'''

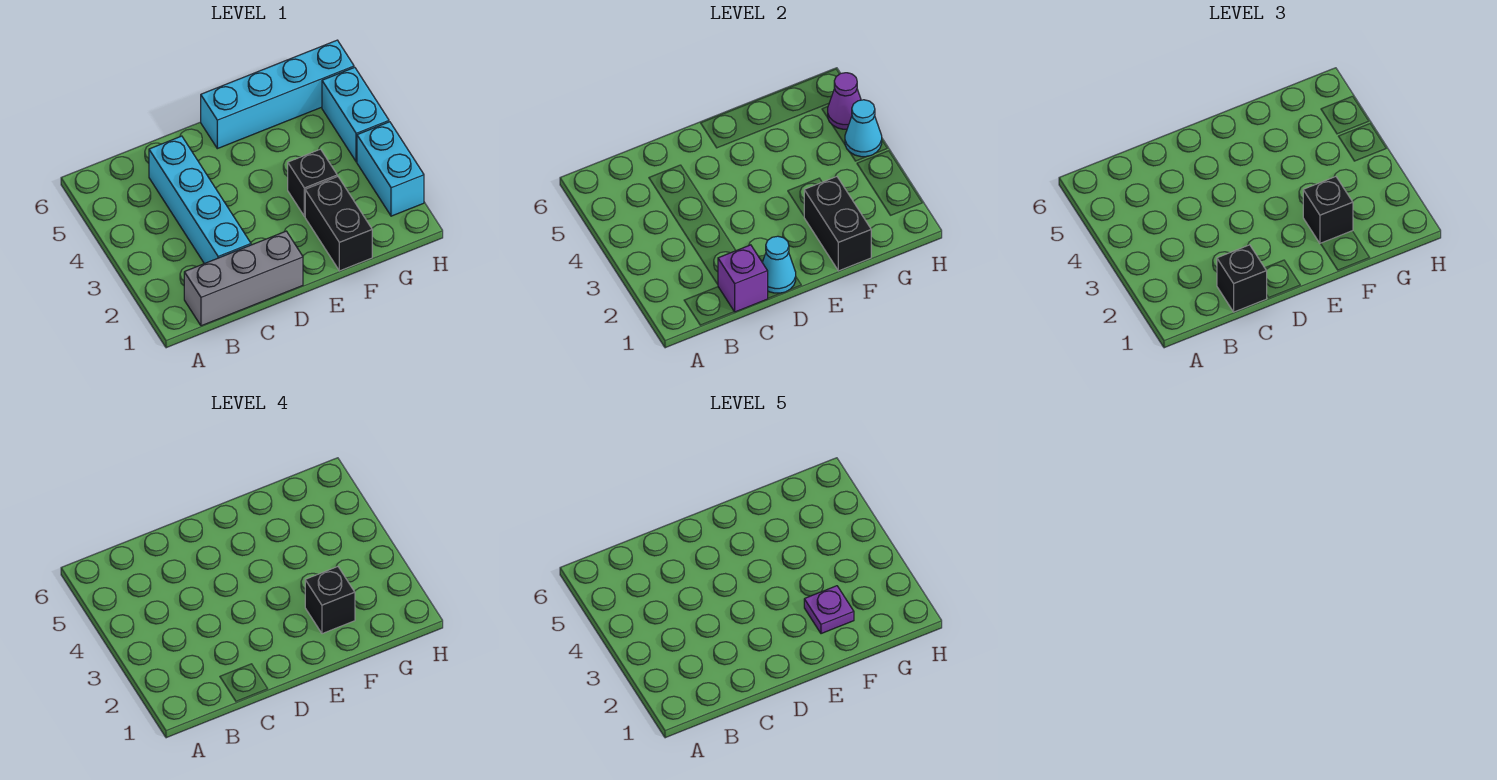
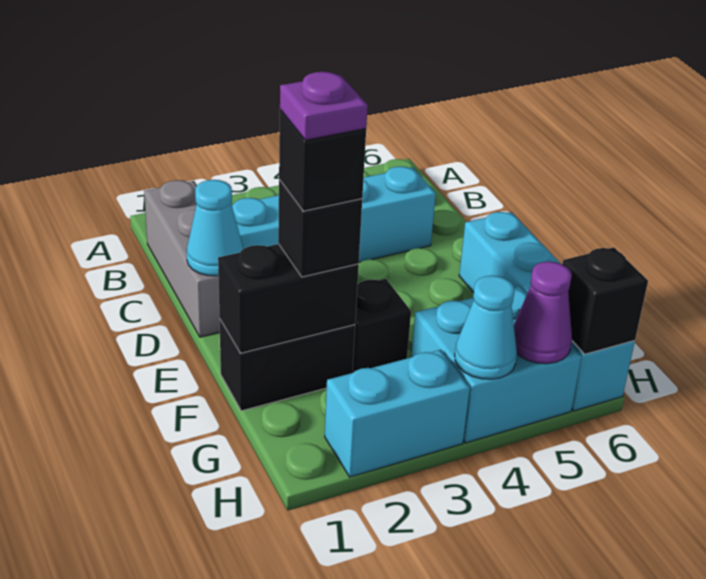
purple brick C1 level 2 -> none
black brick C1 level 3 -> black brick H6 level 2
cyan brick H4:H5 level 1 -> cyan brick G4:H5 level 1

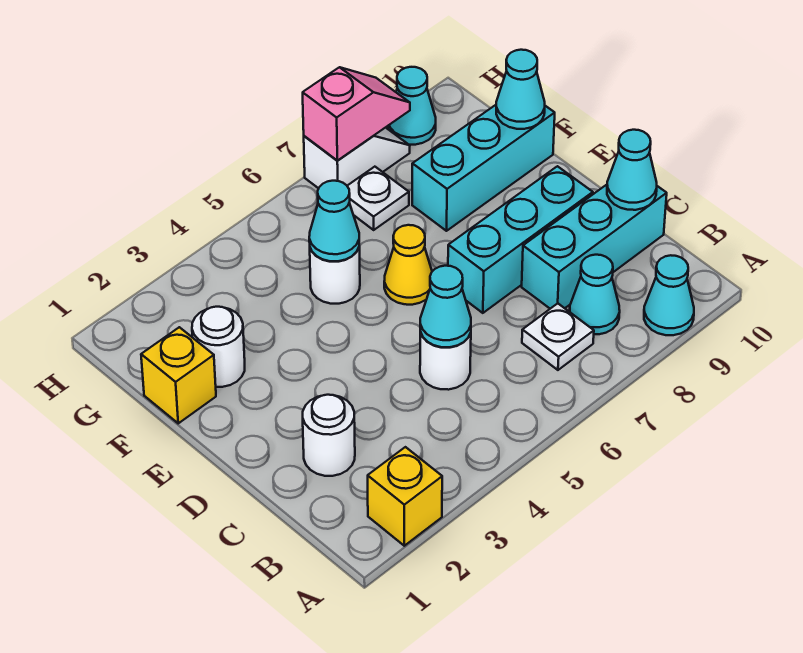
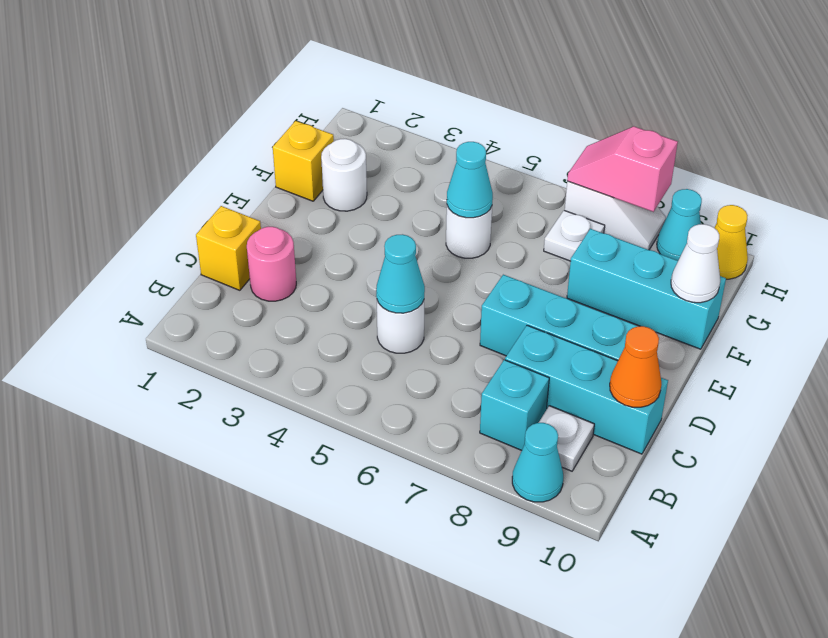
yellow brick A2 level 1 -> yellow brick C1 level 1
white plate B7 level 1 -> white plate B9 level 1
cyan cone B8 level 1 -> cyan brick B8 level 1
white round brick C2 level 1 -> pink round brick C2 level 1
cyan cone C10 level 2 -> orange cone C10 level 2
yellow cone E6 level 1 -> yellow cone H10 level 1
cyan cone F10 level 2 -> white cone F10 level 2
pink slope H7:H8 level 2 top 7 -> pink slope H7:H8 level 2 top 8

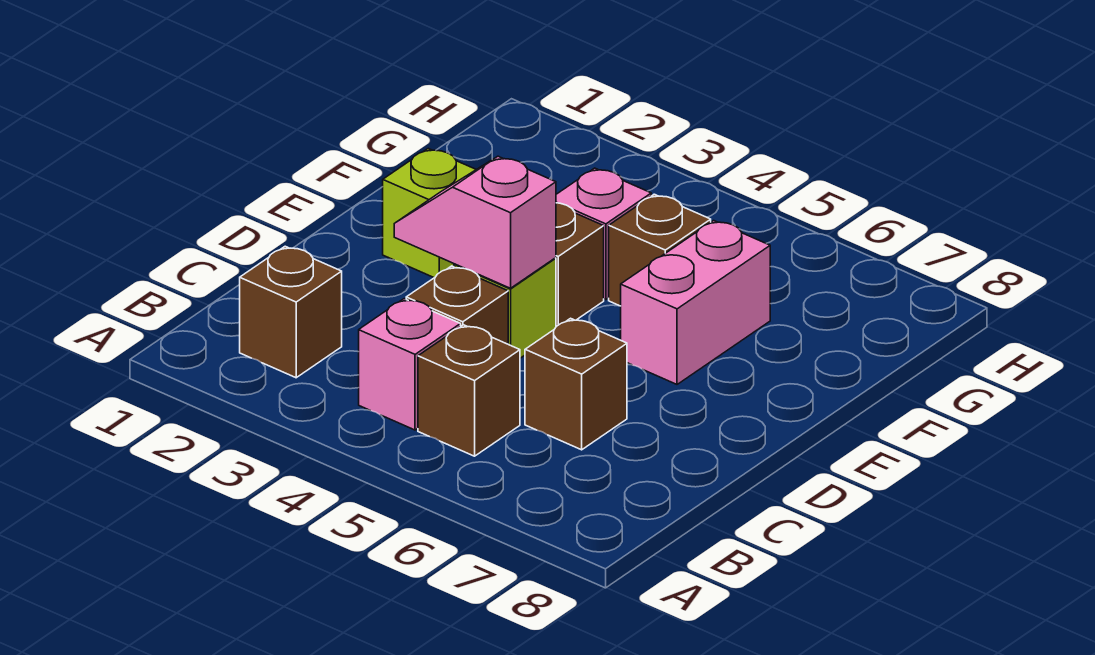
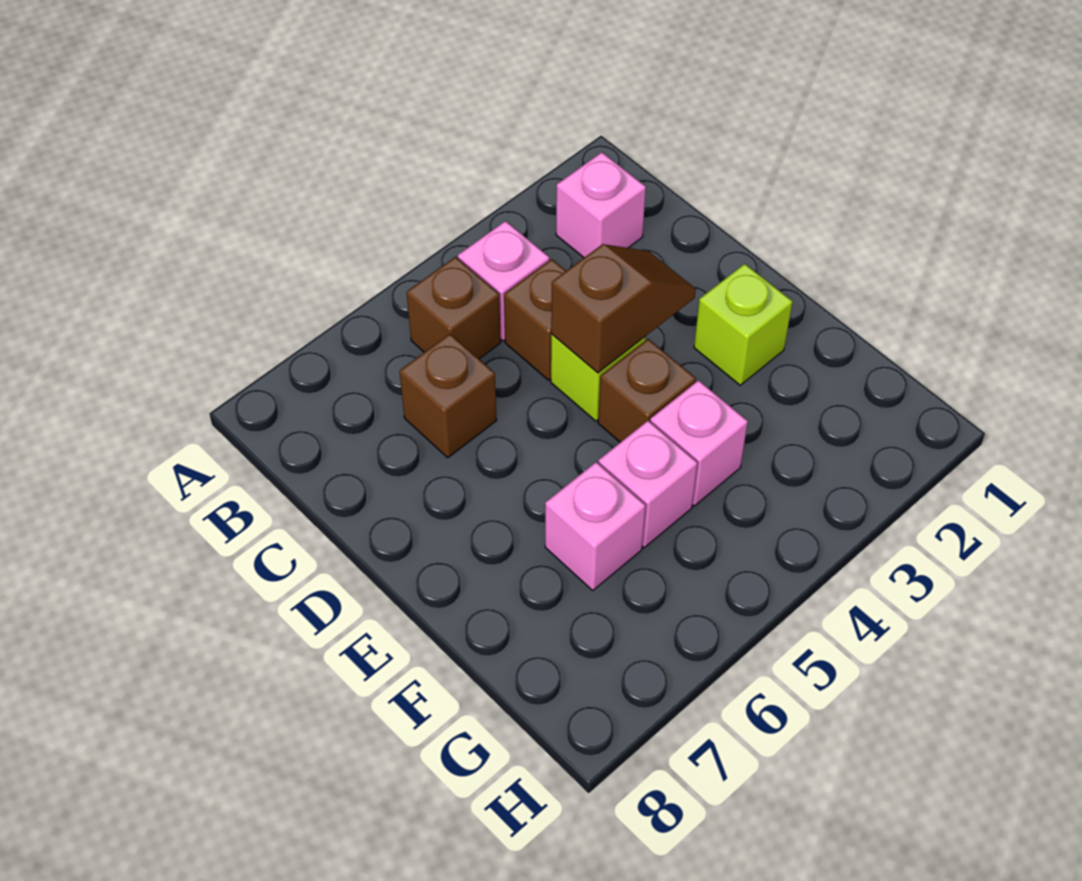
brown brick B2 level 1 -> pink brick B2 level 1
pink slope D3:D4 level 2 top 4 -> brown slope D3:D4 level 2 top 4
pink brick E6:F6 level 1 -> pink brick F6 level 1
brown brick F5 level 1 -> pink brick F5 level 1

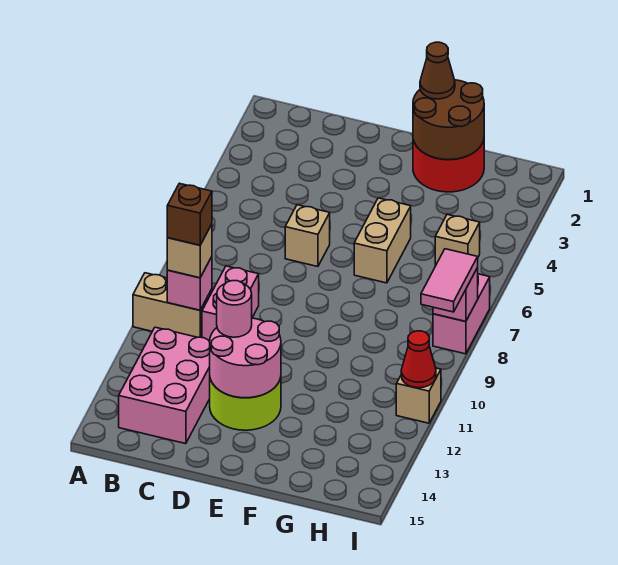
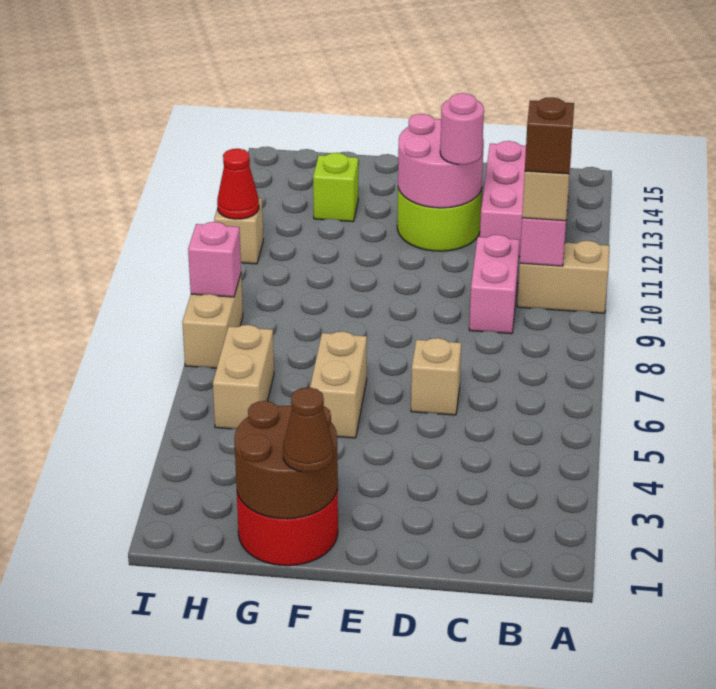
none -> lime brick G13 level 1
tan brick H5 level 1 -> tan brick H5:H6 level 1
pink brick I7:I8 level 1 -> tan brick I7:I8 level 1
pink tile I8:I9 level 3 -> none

'''

Copy all the entries word for word. Omit any pictures.

purple brick C1 level 2 -> none
black brick C1 level 3 -> black brick H6 level 2
cyan brick H4:H5 level 1 -> cyan brick G4:H5 level 1

yellow brick A2 level 1 -> yellow brick C1 level 1
white plate B7 level 1 -> white plate B9 level 1
cyan cone B8 level 1 -> cyan brick B8 level 1
white round brick C2 level 1 -> pink round brick C2 level 1
cyan cone C10 level 2 -> orange cone C10 level 2
yellow cone E6 level 1 -> yellow cone H10 level 1
cyan cone F10 level 2 -> white cone F10 level 2
pink slope H7:H8 level 2 top 7 -> pink slope H7:H8 level 2 top 8

brown brick B2 level 1 -> pink brick B2 level 1
pink slope D3:D4 level 2 top 4 -> brown slope D3:D4 level 2 top 4
pink brick E6:F6 level 1 -> pink brick F6 level 1
brown brick F5 level 1 -> pink brick F5 level 1

none -> lime brick G13 level 1
tan brick H5 level 1 -> tan brick H5:H6 level 1
pink brick I7:I8 level 1 -> tan brick I7:I8 level 1
pink tile I8:I9 level 3 -> none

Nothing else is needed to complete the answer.